== Assignment ==
Identify every line in the records below that contains the word "none", and reproduce each one.

___ Data for analysis ___

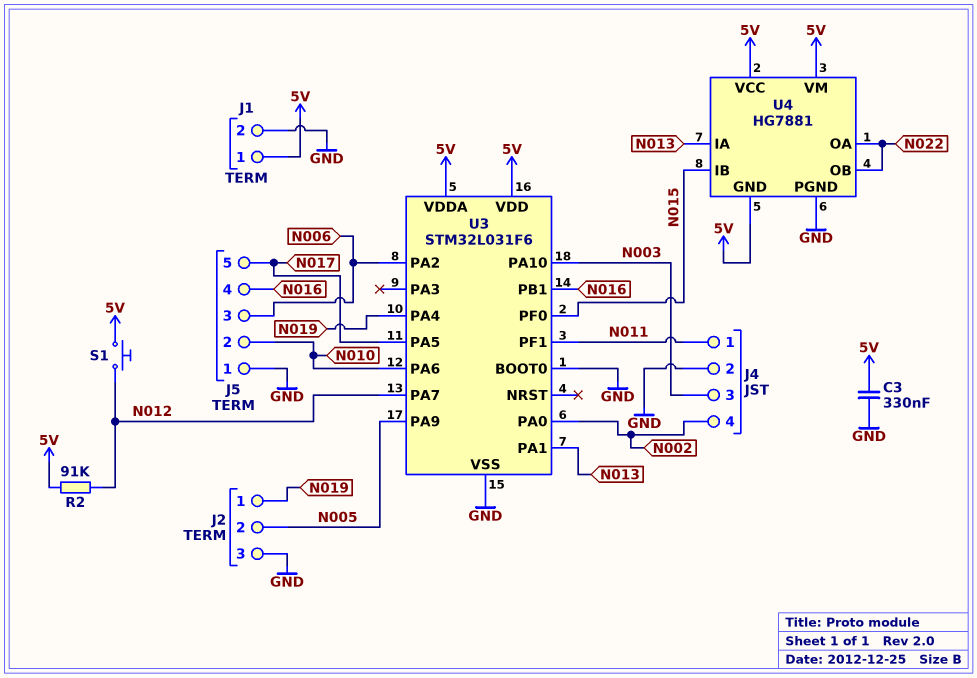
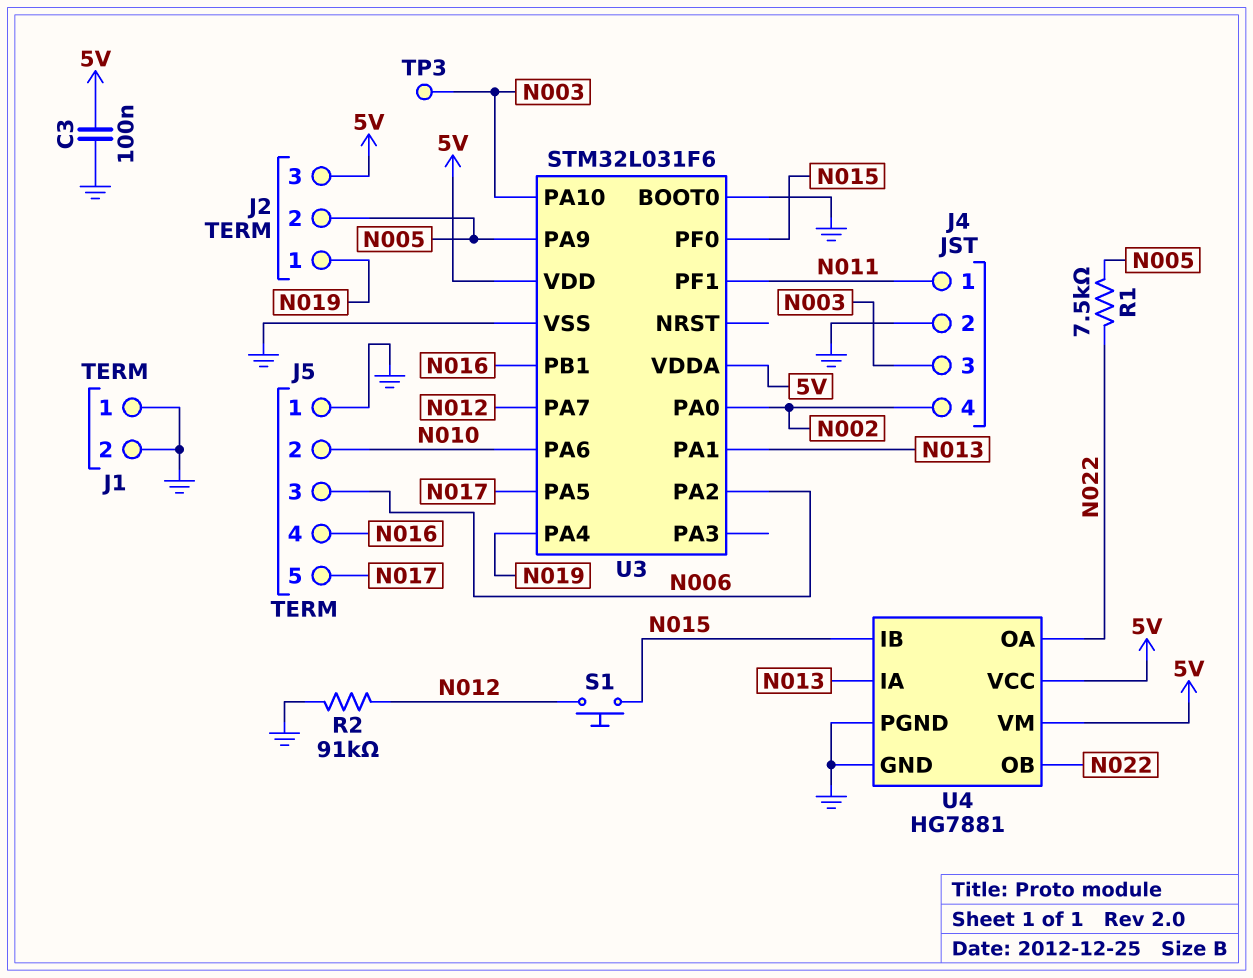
C3: 330nF (5V, GND) -> 100nF (5V, GND)
J1 pin 1: 5V -> GND
J2 pin 3: GND -> 5V
R1: none -> 7.5k (N005, N022)
R2: 91k (5V, N012) -> 91k (GND, N012)
S1: button (5V, N012) -> button (N012, N015)
TP3: none -> test point (N003)
U4 pin GND: 5V -> GND

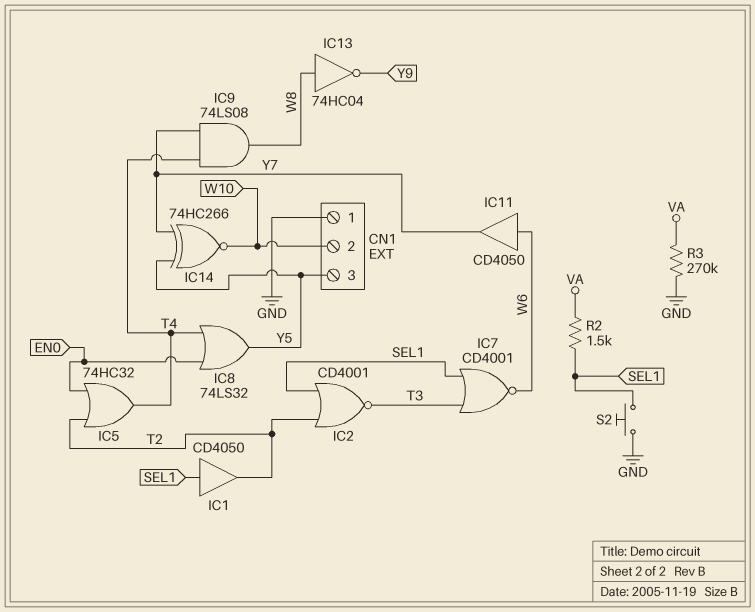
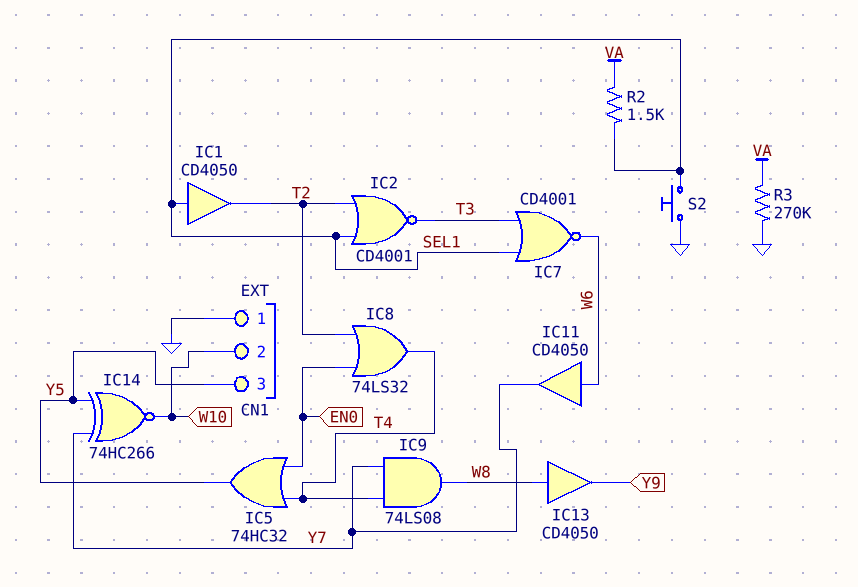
IC5: OR 74HC32 (in EN0, in T2, out T4) -> OR 74HC32 (in EN0, in T4, out Y5)
IC8: OR 74LS32 (in EN0, in T4, out Y5) -> OR 74LS32 (in EN0, in T2, out T4)
IC13: NOT 74HC04 (in W8, out Y9) -> buffer CD4050 (in W8, out Y9)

___

== Answer ==
R1: none -> 7.5k (N005, N022)
TP3: none -> test point (N003)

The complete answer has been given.